(Task statement): Count how many lines of the listing contain "left", then give that number and nothing more.

(The records):

===============

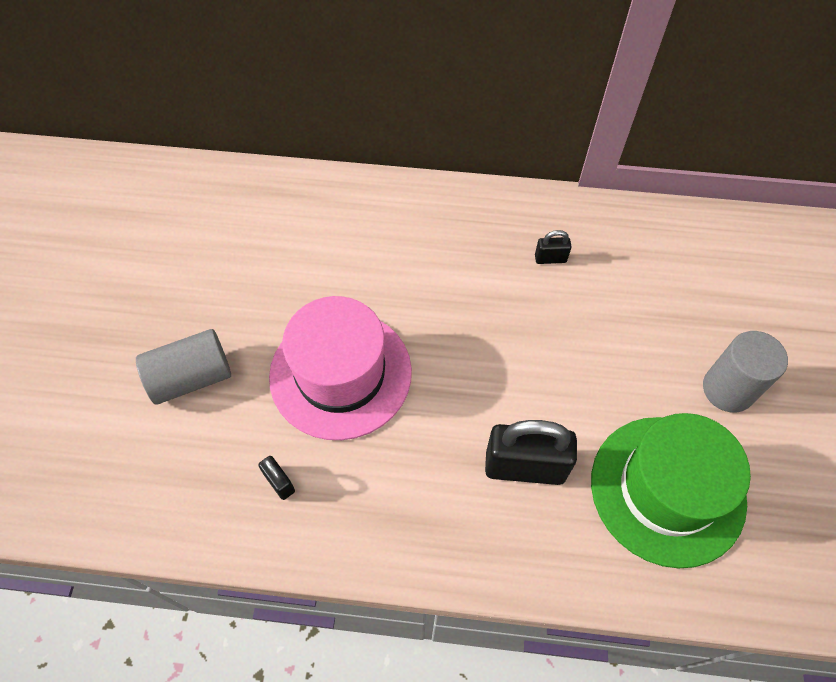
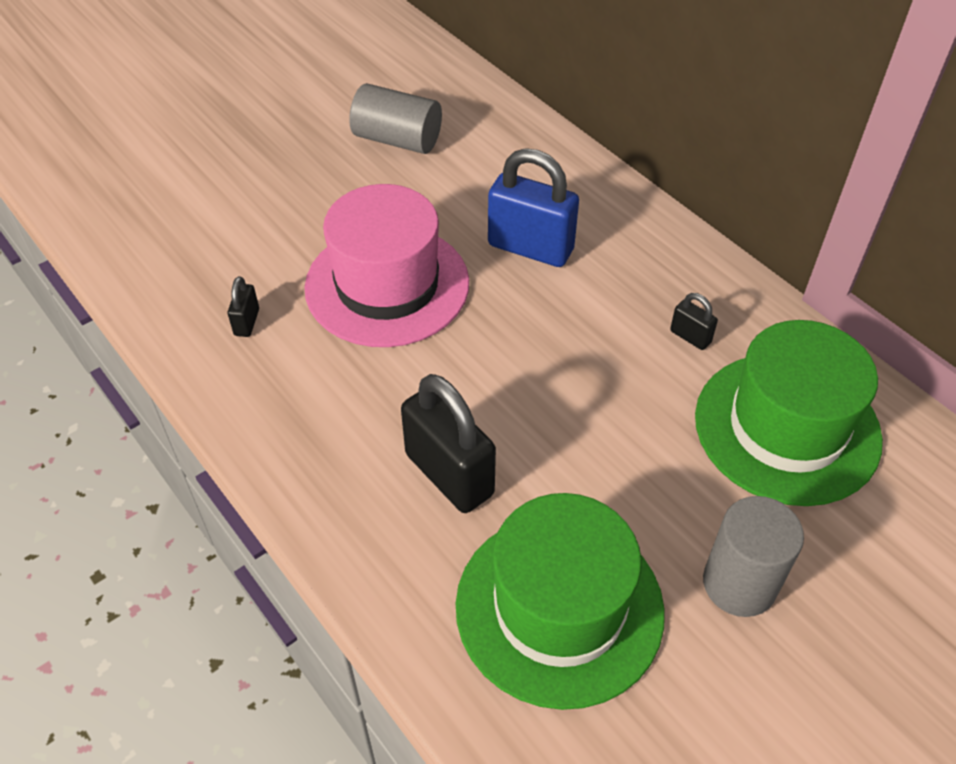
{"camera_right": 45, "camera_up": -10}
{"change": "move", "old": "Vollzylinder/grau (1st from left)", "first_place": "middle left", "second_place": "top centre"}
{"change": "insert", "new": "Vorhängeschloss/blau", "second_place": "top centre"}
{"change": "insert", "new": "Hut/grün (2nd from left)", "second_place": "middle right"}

===============

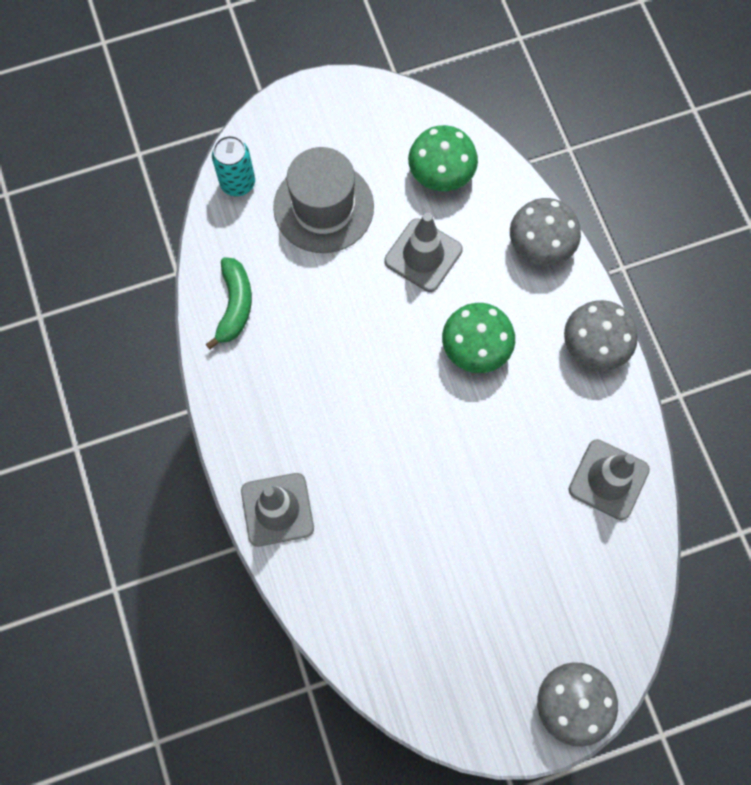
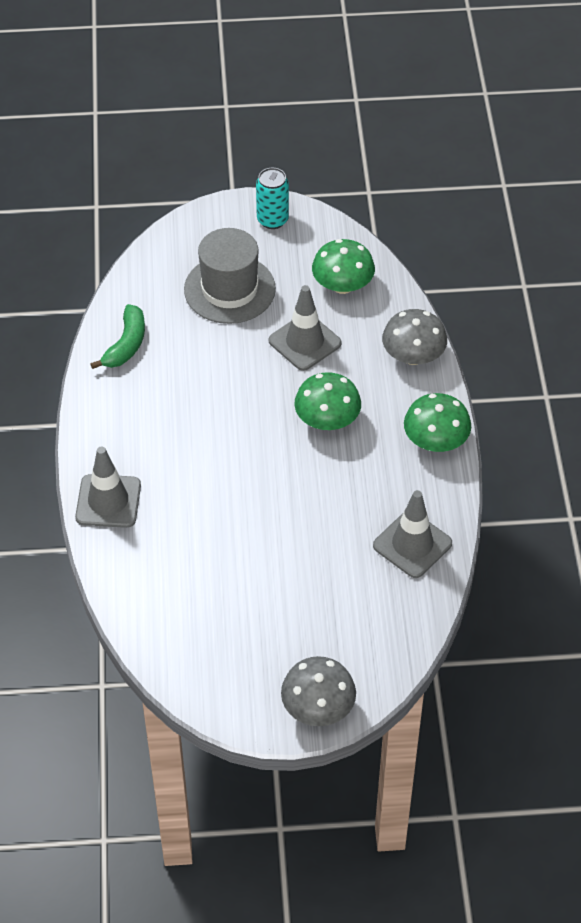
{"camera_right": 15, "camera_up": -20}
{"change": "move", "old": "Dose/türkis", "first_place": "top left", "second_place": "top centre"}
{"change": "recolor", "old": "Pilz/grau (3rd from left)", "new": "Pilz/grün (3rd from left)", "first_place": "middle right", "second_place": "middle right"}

===============

(Exercise solution): 4